WHAT TO DO
Transcribe the records that follow exactly. Skip the pictures.

○ ○ ○ ○ ○

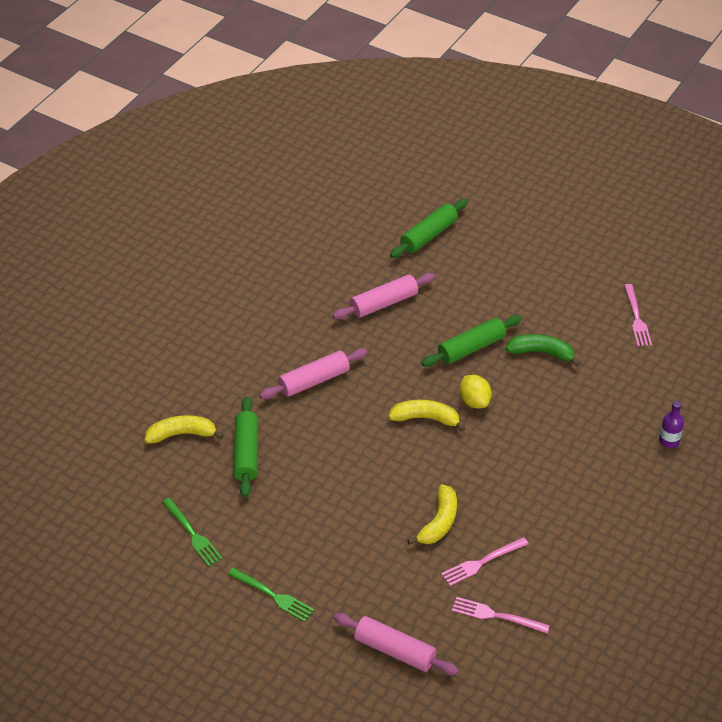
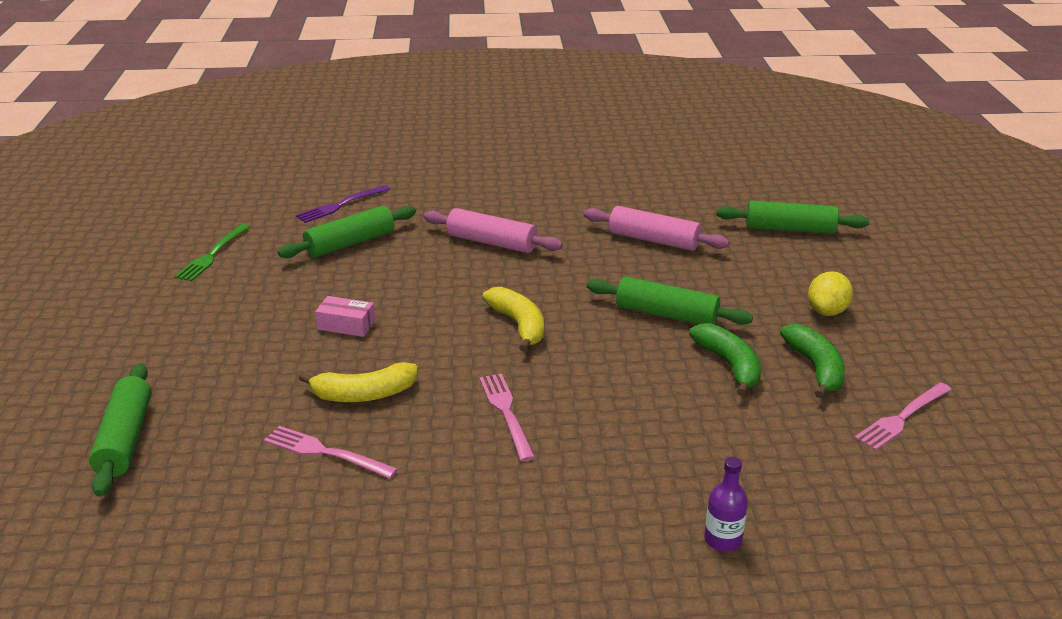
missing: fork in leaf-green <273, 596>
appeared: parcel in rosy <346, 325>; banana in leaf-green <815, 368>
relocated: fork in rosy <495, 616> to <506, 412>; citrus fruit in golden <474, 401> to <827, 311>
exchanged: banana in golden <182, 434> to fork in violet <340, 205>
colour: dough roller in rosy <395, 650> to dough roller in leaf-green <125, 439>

○ ○ ○ ○ ○

EXERCISE ANSWER
missing: fork in leaf-green <273, 596>
appeared: parcel in rosy <346, 325>; banana in leaf-green <815, 368>
relocated: fork in rosy <495, 616> to <506, 412>; citrus fruit in golden <474, 401> to <827, 311>
exchanged: banana in golden <182, 434> to fork in violet <340, 205>
colour: dough roller in rosy <395, 650> to dough roller in leaf-green <125, 439>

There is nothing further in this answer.